#### Task
Output nothing except the lines from the one containing "OLED3 pin SDA: D11 -> A3" through the final line of the data, both included, typed exactly, minus the pictures.

Structured diff data
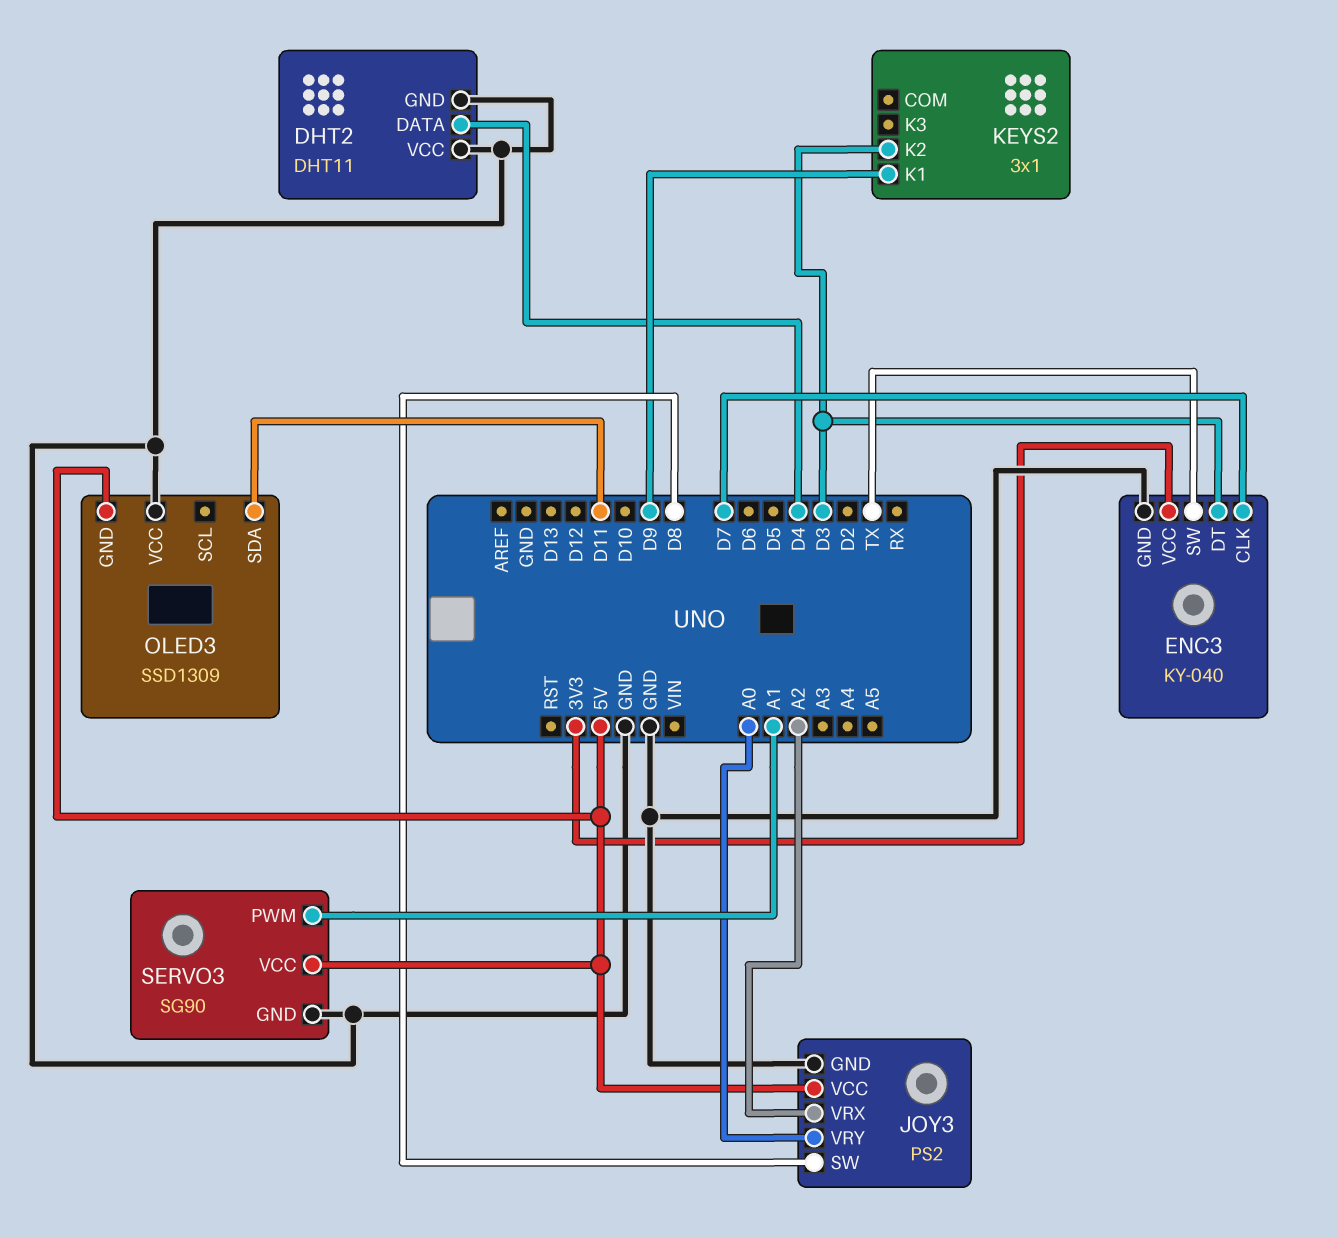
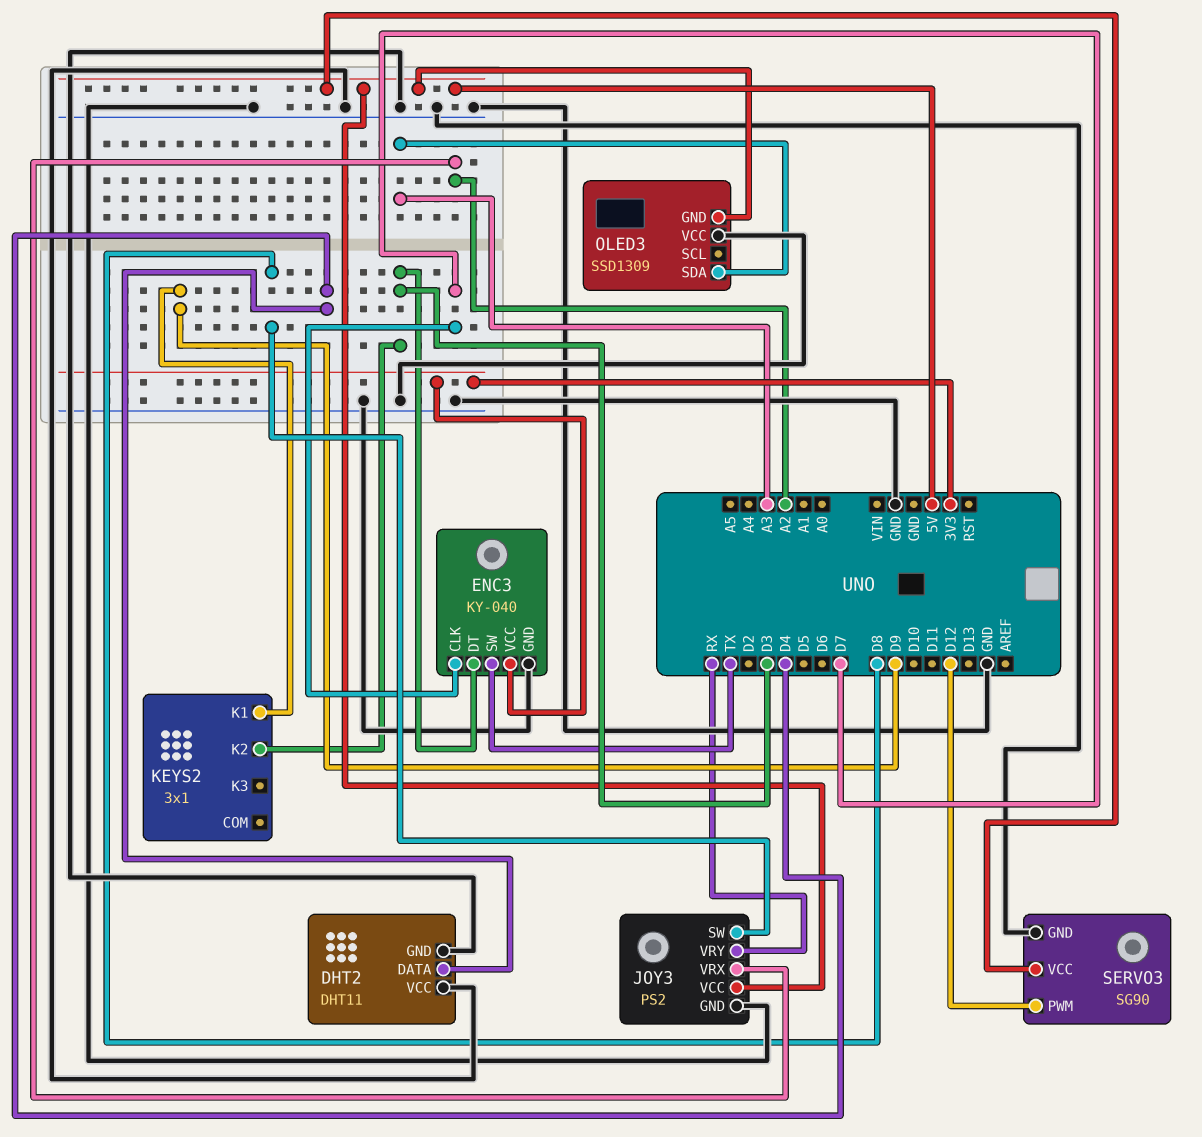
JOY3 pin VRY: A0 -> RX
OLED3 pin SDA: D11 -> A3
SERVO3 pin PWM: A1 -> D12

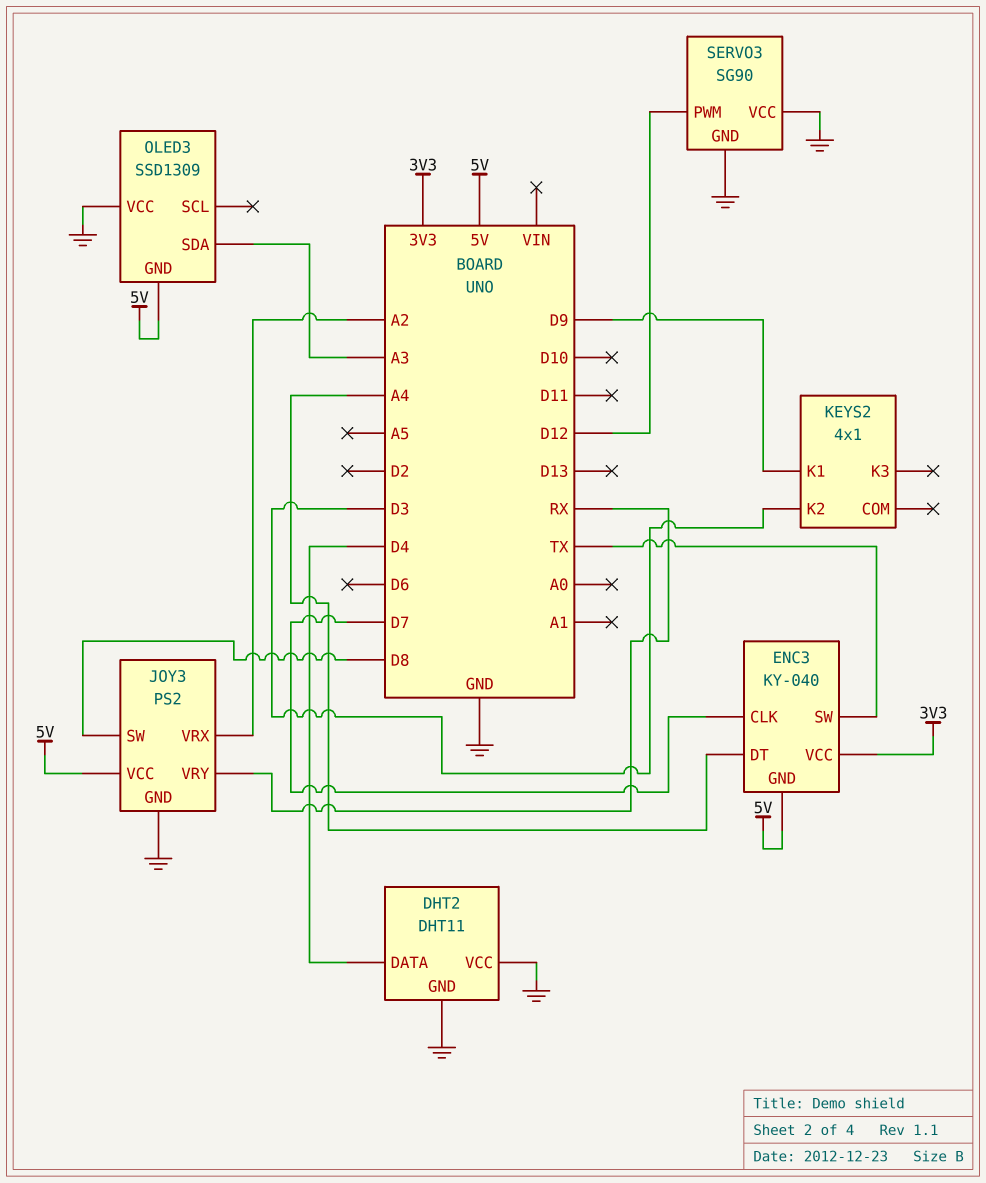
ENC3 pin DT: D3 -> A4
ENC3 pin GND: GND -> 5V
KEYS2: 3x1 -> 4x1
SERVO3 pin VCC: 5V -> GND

#### Output below
OLED3 pin SDA: D11 -> A3
SERVO3 pin PWM: A1 -> D12

ENC3 pin DT: D3 -> A4
ENC3 pin GND: GND -> 5V
KEYS2: 3x1 -> 4x1
SERVO3 pin VCC: 5V -> GND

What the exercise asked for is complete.